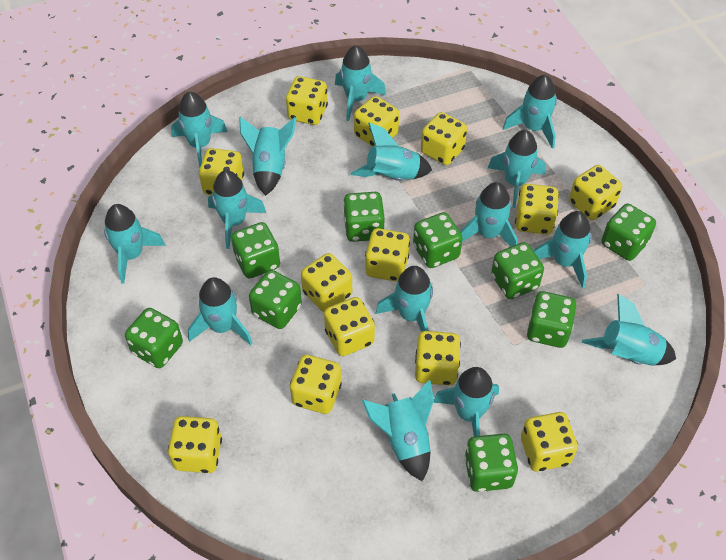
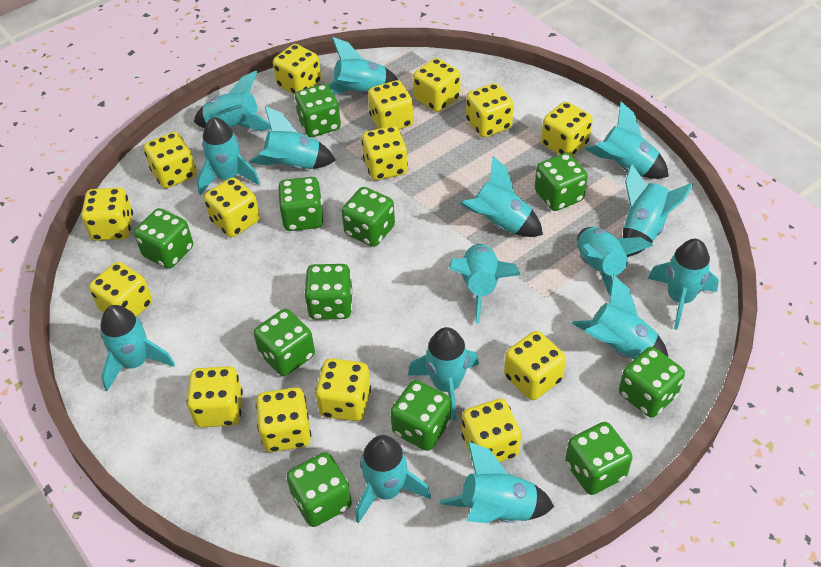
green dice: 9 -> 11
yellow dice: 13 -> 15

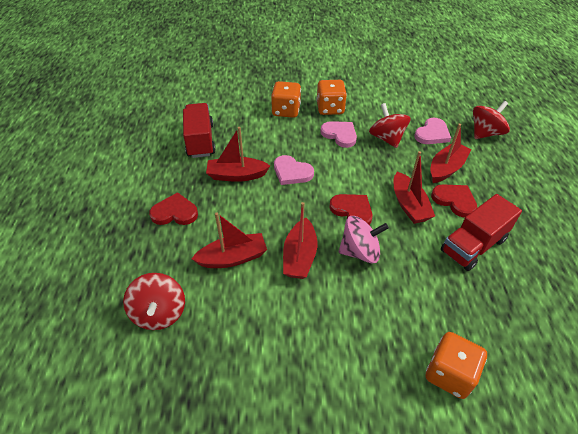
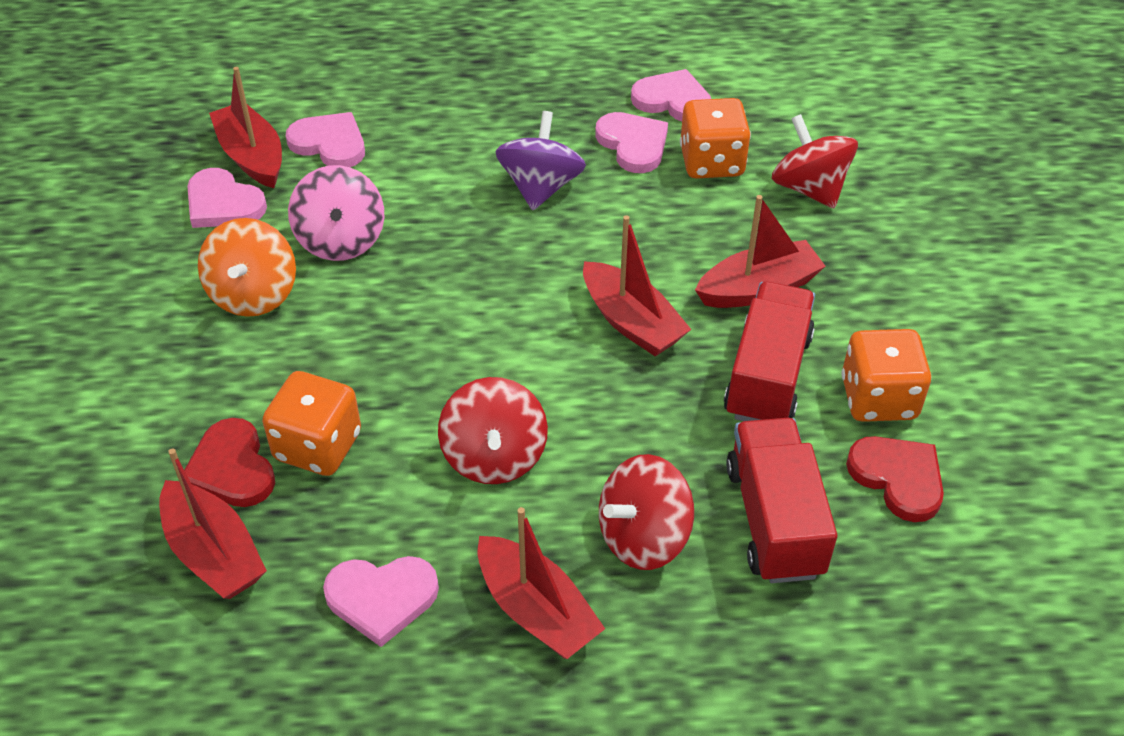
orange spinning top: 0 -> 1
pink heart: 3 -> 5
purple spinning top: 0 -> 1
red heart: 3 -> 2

■ ■ ■ ■ ■

Directions for this task
Search the data above for the string "spinning" and report each line that holds it.

Task solution
orange spinning top: 0 -> 1
purple spinning top: 0 -> 1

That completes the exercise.